(Scene edit records)
---*---

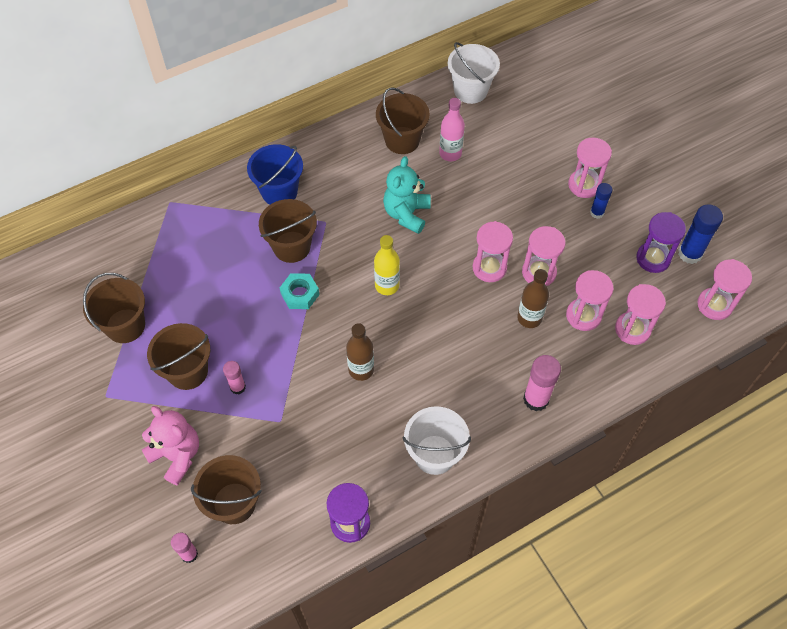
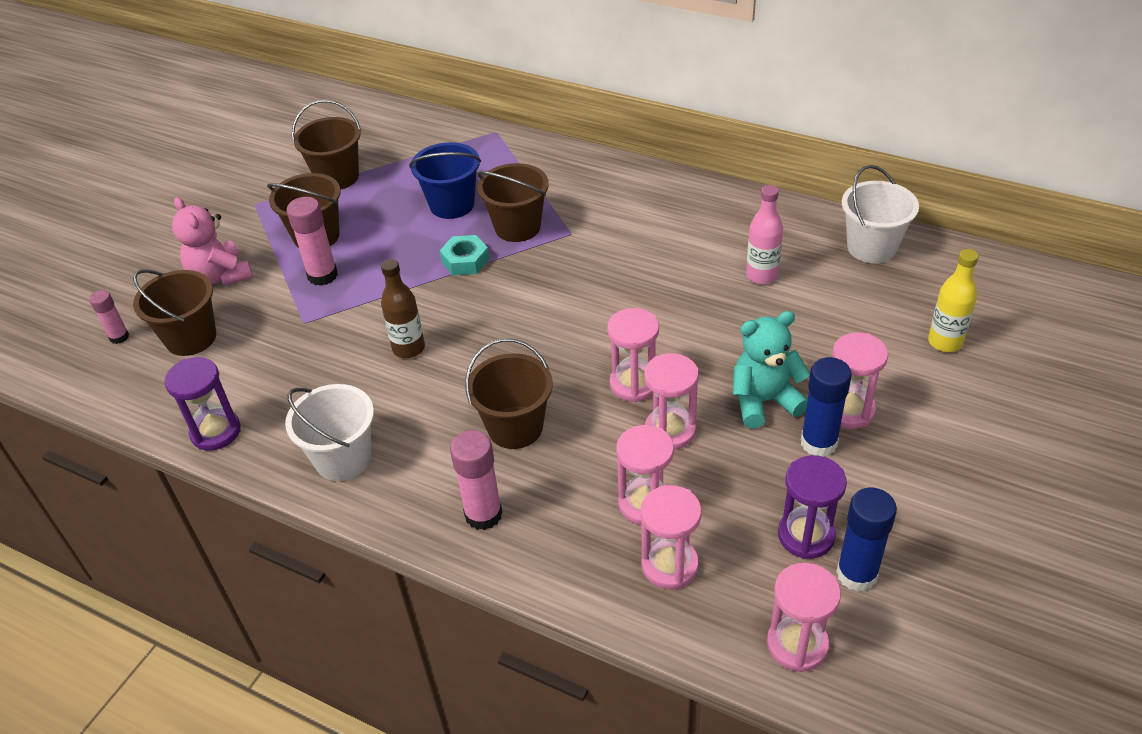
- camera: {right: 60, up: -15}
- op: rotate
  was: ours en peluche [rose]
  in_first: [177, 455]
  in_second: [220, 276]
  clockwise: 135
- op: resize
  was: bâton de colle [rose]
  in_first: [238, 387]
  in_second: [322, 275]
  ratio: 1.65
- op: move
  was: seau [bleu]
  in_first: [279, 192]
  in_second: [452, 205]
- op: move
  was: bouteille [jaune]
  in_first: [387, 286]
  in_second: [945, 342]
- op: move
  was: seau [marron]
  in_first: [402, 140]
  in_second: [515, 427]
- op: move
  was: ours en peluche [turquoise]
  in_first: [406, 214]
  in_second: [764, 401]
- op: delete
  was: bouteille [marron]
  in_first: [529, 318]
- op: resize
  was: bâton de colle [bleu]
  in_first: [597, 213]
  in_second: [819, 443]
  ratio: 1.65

---*---

Nothing but the lines from the one that contains "in_first: [406, 214]" through the last line of the entries should appear in your reply, each repeated exactly.

§ Task result
  in_first: [406, 214]
  in_second: [764, 401]
- op: delete
  was: bouteille [marron]
  in_first: [529, 318]
- op: resize
  was: bâton de colle [bleu]
  in_first: [597, 213]
  in_second: [819, 443]
  ratio: 1.65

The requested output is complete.